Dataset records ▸
▼
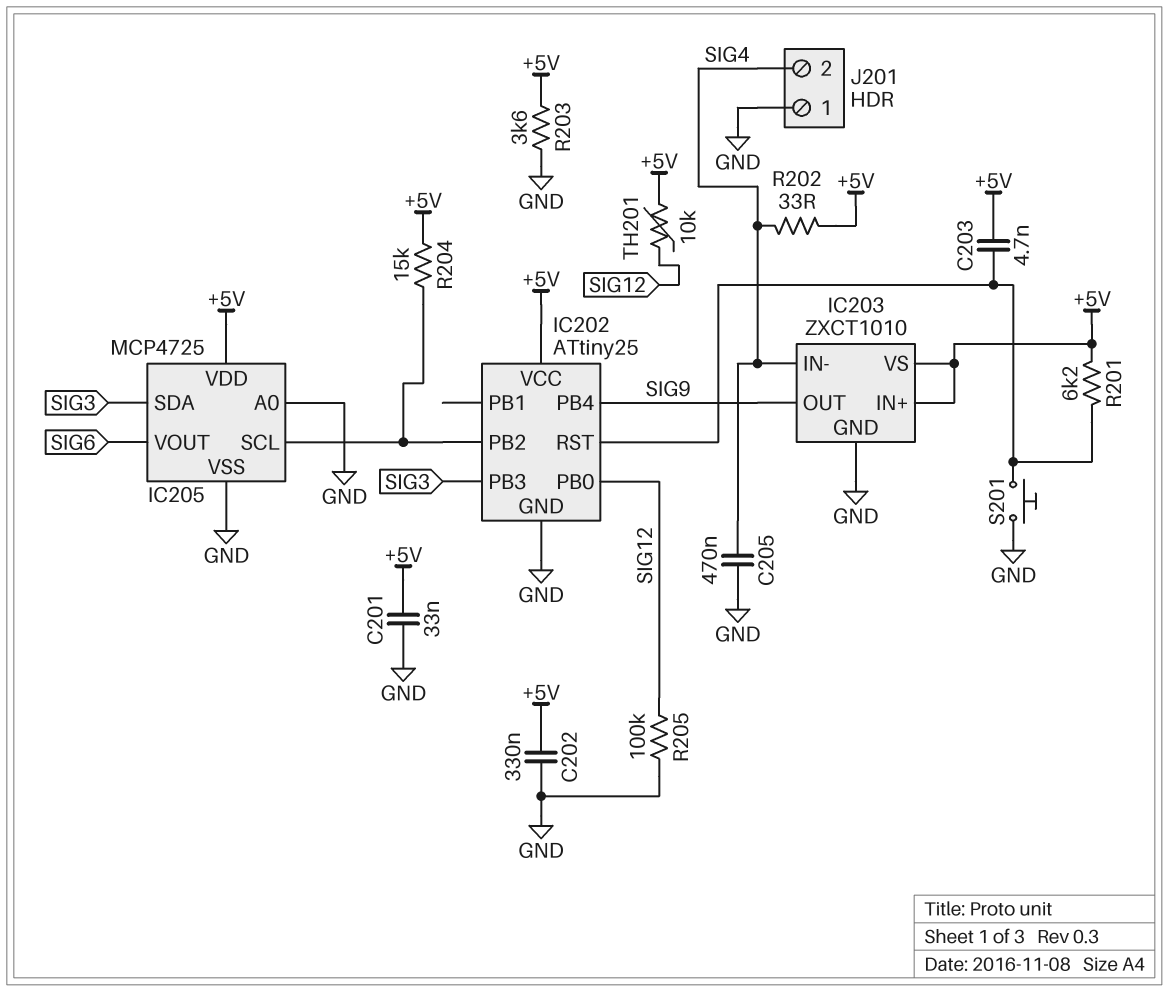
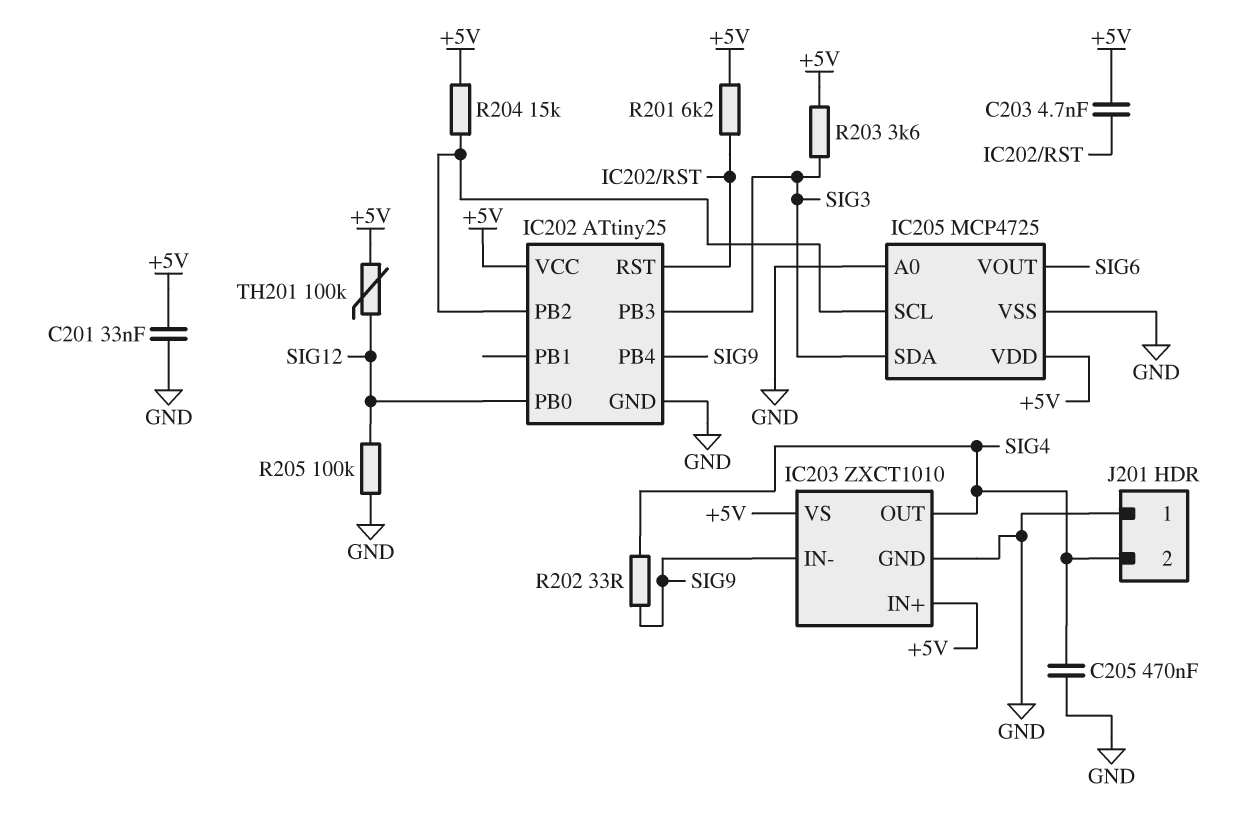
C202: 330nF (+5V, GND) -> none
IC203 pin IN-: SIG4 -> SIG9
IC203 pin OUT: SIG9 -> SIG4
R202: 33 (+5V, SIG4) -> 33 (SIG4, SIG9)
R203: 3.6k (+5V, GND) -> 3.6k (+5V, SIG3)
S201: button (GND, IC202/RST) -> none
TH201: 10k (+5V, SIG12) -> 100k (+5V, SIG12)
▲
AIM OF THE EXERCISE ▸ Please transcribe the entries exactly, omitting the images.

RESULT OF THE TASK ▸
C202: 330nF (+5V, GND) -> none
IC203 pin IN-: SIG4 -> SIG9
IC203 pin OUT: SIG9 -> SIG4
R202: 33 (+5V, SIG4) -> 33 (SIG4, SIG9)
R203: 3.6k (+5V, GND) -> 3.6k (+5V, SIG3)
S201: button (GND, IC202/RST) -> none
TH201: 10k (+5V, SIG12) -> 100k (+5V, SIG12)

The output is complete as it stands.